(WHAT THE TASK ASKS): Without the images, write out the whole listing exactly.

(GIVEN MATERIAL):

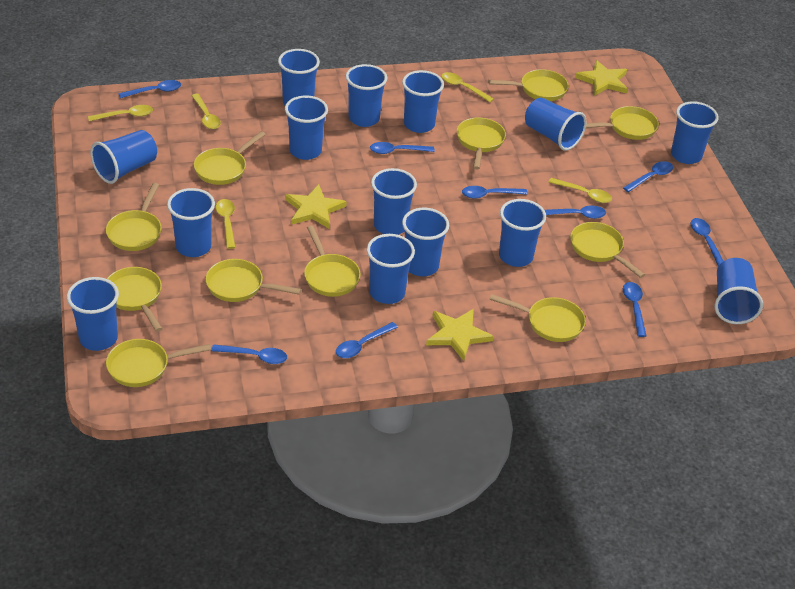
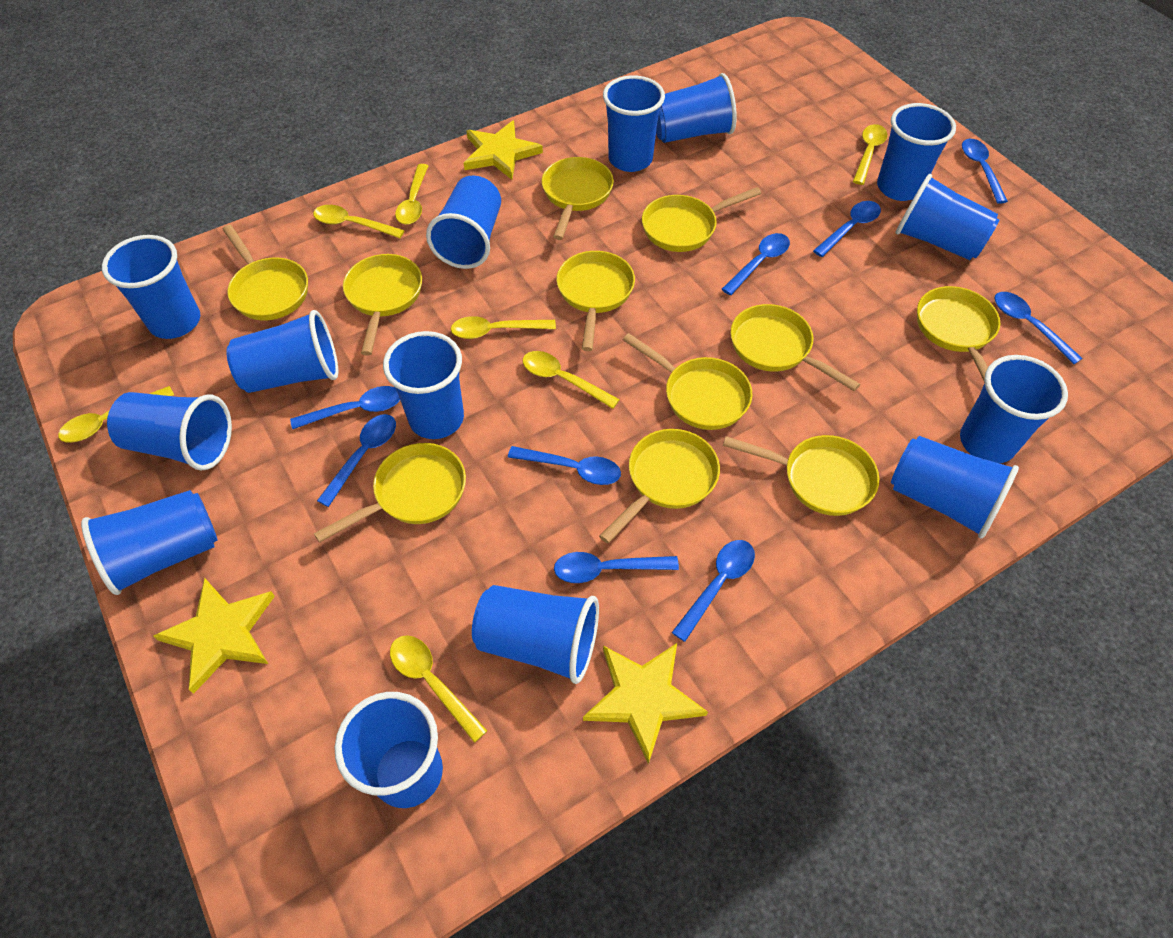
yellow spoon: 5 -> 7

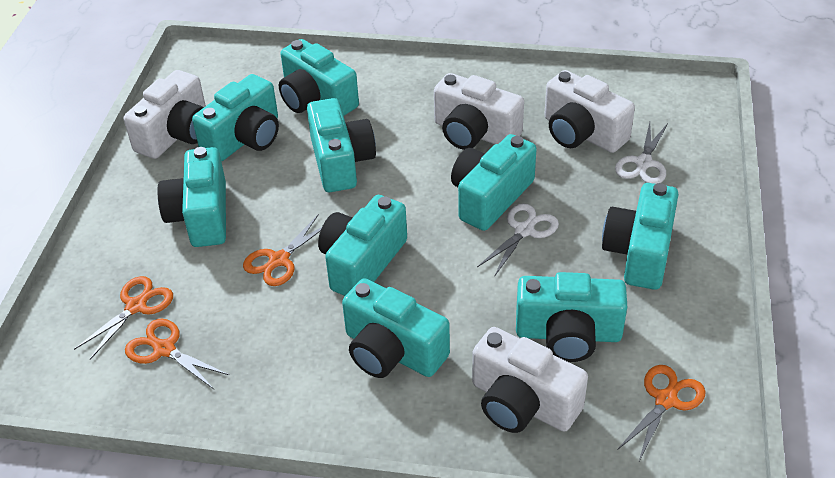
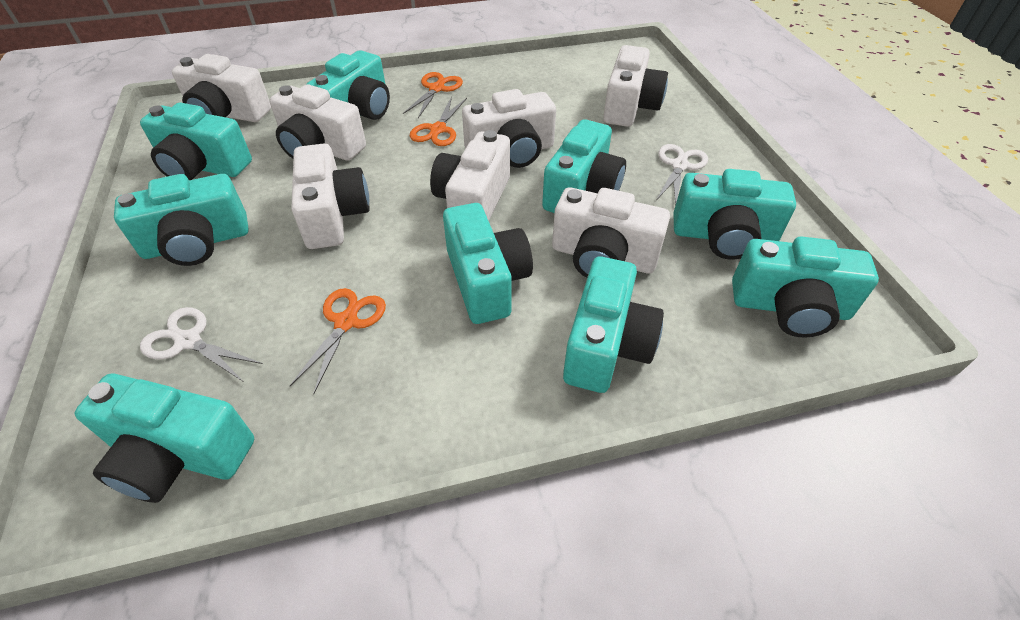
orange scissors: 4 -> 3
white camera: 4 -> 7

(ANSWER FOR THIS EXERCISE):
yellow spoon: 5 -> 7

orange scissors: 4 -> 3
white camera: 4 -> 7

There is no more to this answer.